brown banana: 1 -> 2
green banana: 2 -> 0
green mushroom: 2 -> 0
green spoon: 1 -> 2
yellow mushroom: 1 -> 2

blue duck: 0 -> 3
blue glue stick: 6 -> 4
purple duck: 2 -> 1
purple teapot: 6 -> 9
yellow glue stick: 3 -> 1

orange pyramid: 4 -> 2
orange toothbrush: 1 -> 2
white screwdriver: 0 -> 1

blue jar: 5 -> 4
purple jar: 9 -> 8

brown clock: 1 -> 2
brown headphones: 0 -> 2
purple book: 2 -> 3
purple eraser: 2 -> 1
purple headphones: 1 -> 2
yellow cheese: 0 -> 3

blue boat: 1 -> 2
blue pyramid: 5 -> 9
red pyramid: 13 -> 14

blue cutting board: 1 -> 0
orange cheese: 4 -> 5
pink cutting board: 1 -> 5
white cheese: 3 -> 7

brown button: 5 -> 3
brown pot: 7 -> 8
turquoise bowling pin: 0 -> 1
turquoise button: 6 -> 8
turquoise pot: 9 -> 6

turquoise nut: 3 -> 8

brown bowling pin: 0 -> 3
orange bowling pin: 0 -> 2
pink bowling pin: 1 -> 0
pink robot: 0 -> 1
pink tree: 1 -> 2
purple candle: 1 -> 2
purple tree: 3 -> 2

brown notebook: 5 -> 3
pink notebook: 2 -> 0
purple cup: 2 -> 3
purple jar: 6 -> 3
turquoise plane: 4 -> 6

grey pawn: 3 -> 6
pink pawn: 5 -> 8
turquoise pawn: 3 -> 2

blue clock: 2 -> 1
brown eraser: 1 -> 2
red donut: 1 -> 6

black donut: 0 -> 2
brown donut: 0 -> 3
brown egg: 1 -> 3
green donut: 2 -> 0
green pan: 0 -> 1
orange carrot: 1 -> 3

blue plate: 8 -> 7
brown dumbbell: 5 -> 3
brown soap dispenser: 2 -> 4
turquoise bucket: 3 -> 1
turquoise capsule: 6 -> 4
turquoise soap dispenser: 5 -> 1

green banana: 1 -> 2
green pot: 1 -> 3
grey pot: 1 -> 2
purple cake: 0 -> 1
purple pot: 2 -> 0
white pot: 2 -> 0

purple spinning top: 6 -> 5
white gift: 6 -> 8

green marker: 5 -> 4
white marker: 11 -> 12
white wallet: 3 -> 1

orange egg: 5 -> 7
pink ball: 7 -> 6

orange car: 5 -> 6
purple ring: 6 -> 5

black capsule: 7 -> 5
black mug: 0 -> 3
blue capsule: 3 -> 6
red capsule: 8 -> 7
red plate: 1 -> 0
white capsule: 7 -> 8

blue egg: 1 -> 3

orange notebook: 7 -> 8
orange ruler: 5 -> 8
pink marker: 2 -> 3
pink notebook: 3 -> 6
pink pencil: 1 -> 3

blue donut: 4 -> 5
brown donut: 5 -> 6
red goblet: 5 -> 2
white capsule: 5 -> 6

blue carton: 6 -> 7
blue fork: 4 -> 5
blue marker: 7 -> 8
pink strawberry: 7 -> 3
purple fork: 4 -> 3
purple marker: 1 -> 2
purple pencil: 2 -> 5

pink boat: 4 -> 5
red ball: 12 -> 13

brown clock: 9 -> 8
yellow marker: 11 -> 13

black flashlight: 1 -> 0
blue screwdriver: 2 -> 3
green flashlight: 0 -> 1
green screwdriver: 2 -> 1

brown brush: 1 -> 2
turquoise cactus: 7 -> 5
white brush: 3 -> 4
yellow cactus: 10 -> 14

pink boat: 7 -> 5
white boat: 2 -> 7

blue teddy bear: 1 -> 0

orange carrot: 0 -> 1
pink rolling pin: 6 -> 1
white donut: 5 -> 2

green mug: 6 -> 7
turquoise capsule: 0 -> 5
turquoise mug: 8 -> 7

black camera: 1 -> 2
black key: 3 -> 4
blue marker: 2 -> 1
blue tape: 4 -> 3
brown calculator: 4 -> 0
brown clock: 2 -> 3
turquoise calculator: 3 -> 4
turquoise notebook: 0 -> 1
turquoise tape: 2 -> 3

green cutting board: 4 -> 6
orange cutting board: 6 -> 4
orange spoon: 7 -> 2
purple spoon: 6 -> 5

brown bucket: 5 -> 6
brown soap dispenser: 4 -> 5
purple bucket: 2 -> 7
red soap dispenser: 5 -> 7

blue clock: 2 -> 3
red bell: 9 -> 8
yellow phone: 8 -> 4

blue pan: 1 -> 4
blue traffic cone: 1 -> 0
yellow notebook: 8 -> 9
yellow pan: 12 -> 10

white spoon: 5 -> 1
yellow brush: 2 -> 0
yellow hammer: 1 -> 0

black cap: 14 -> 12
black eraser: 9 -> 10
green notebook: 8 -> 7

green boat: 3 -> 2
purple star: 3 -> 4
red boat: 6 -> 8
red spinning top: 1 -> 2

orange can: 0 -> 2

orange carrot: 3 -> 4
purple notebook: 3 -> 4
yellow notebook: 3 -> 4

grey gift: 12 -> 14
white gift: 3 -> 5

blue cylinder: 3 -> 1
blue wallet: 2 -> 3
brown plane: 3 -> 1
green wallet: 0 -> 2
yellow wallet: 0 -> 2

+++

-- What to produce --
Could you transcribe the entries above word for word, from the line with "blue cutting board: 1 -> 0" down to the line with "red donut: 1 -> 6", keeping both?

-- Response below --
blue cutting board: 1 -> 0
orange cheese: 4 -> 5
pink cutting board: 1 -> 5
white cheese: 3 -> 7

brown button: 5 -> 3
brown pot: 7 -> 8
turquoise bowling pin: 0 -> 1
turquoise button: 6 -> 8
turquoise pot: 9 -> 6

turquoise nut: 3 -> 8

brown bowling pin: 0 -> 3
orange bowling pin: 0 -> 2
pink bowling pin: 1 -> 0
pink robot: 0 -> 1
pink tree: 1 -> 2
purple candle: 1 -> 2
purple tree: 3 -> 2

brown notebook: 5 -> 3
pink notebook: 2 -> 0
purple cup: 2 -> 3
purple jar: 6 -> 3
turquoise plane: 4 -> 6

grey pawn: 3 -> 6
pink pawn: 5 -> 8
turquoise pawn: 3 -> 2

blue clock: 2 -> 1
brown eraser: 1 -> 2
red donut: 1 -> 6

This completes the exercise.